Report back every line in the data that includes the string "none".

___ Recorded data ___

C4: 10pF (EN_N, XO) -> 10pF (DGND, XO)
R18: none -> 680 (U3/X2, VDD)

___
___ Recorded data ___

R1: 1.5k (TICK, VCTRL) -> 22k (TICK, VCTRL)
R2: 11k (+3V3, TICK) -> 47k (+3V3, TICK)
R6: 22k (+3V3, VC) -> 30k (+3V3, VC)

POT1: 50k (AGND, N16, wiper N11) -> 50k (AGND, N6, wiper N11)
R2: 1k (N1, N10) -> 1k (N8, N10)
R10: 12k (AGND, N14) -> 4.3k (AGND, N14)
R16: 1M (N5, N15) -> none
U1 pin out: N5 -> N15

___
___ Recorded data ___

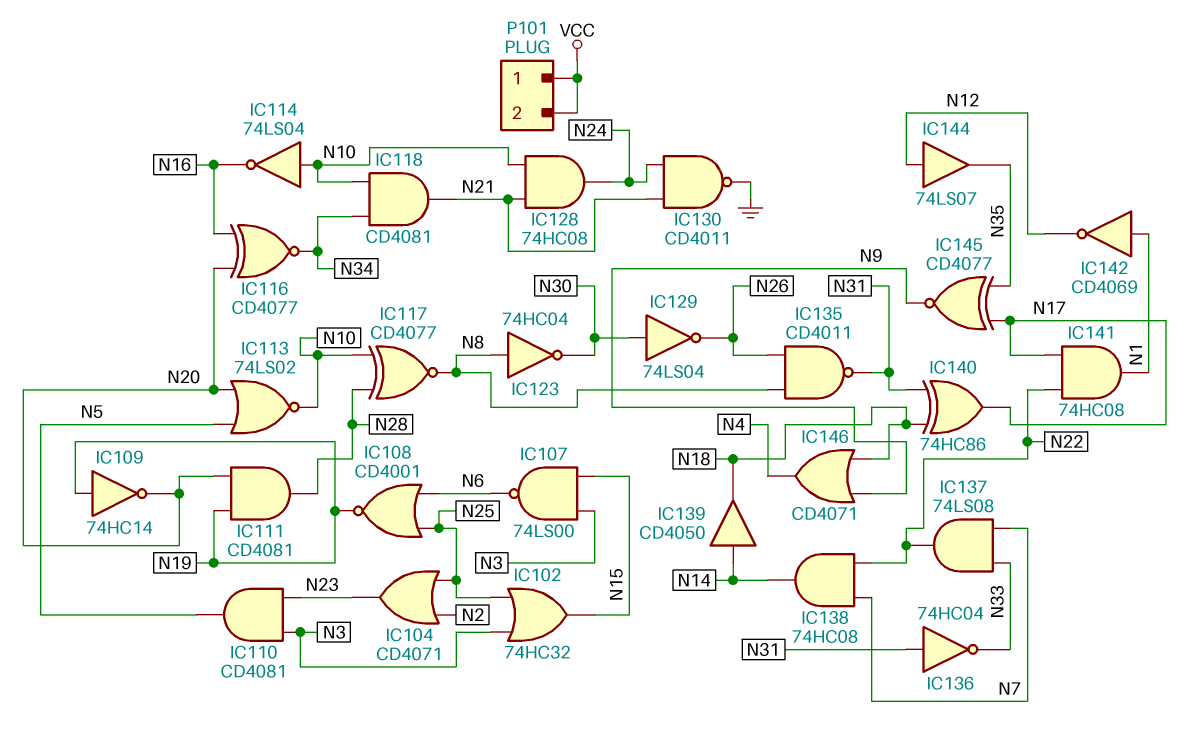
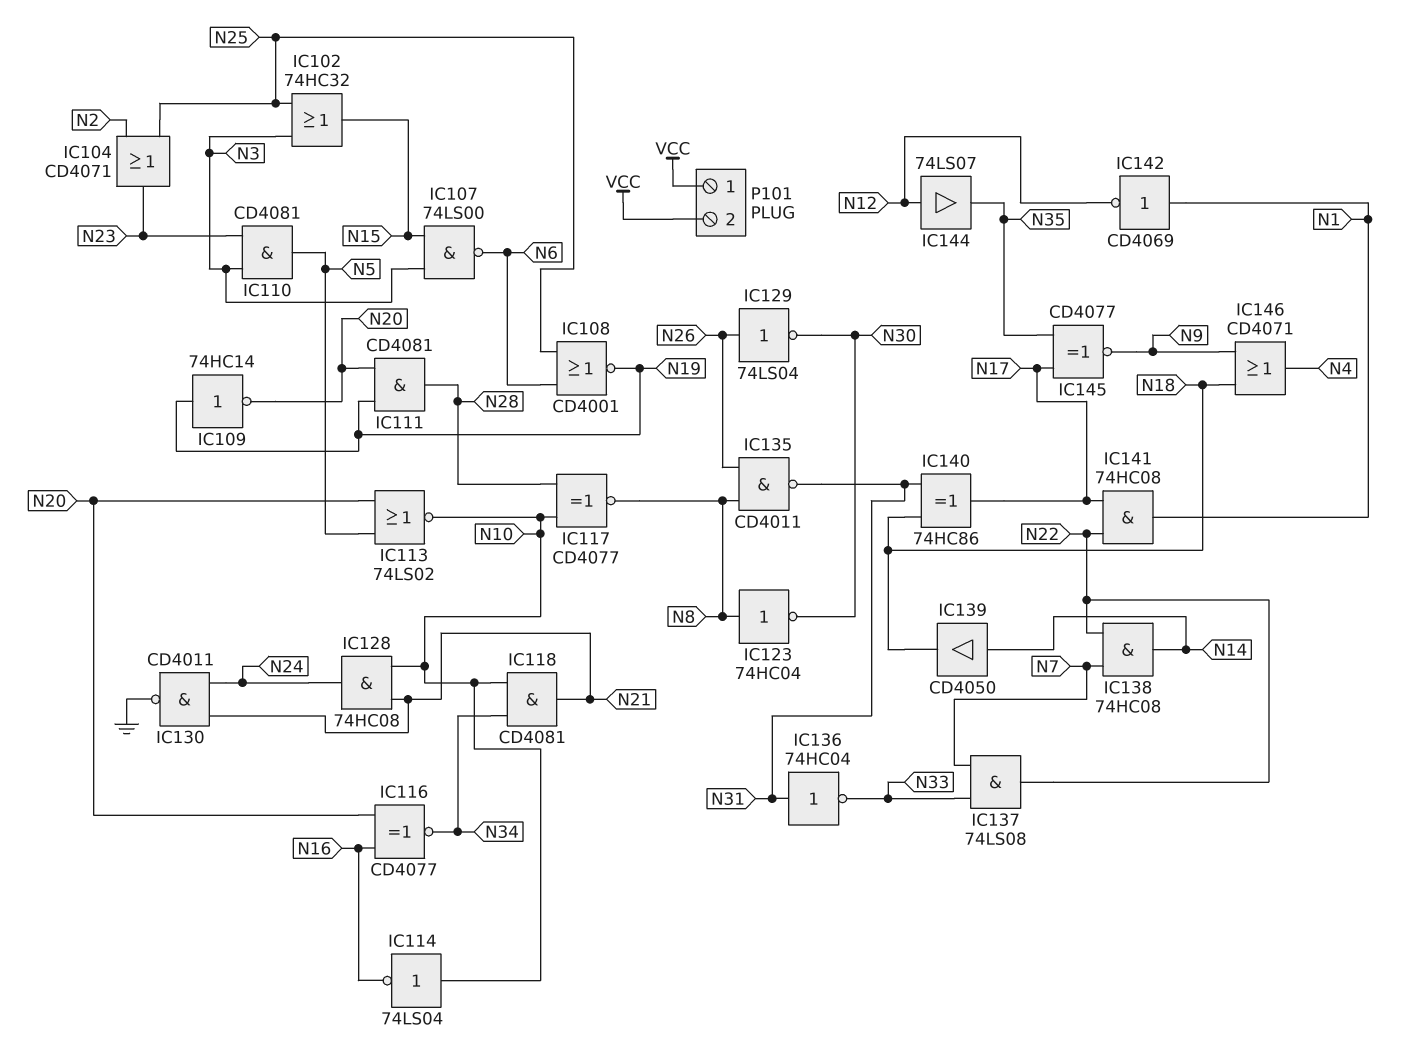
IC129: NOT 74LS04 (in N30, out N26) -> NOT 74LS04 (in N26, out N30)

___

# Result for this task
R18: none -> 680 (U3/X2, VDD)
R16: 1M (N5, N15) -> none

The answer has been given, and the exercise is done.